** DATA follows **

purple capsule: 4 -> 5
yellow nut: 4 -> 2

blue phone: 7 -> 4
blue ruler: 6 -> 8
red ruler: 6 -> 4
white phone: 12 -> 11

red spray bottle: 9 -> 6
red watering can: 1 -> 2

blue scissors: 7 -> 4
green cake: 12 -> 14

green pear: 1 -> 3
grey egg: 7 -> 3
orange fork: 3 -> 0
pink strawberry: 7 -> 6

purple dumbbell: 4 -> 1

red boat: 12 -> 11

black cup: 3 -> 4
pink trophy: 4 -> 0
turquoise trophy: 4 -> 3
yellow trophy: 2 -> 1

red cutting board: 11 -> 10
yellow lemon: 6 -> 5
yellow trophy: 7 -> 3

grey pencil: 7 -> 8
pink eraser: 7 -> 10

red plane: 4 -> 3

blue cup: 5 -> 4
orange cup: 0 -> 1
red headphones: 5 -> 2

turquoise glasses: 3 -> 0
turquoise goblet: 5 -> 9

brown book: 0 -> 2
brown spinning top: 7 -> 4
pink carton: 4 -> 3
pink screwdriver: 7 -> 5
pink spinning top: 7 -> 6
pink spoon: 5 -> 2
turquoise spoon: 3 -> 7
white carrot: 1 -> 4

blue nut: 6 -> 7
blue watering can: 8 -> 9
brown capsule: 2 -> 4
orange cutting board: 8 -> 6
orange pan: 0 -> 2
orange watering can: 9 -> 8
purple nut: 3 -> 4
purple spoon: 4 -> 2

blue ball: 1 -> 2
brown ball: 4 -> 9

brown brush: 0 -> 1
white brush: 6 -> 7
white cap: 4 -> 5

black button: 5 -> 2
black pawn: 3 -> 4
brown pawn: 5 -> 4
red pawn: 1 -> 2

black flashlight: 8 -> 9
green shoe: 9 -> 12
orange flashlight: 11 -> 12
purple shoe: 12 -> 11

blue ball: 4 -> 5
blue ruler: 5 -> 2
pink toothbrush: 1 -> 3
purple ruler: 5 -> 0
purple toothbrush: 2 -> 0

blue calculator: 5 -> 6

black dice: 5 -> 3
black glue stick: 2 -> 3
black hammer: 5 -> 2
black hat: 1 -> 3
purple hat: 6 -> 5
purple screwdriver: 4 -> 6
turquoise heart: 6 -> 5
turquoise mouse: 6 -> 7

** End of DATA **

REQUIRED WORK |
All lines that hold the word "yellow" should be copied from the data.

WORKED SOLUTION |
yellow nut: 4 -> 2
yellow trophy: 2 -> 1
yellow lemon: 6 -> 5
yellow trophy: 7 -> 3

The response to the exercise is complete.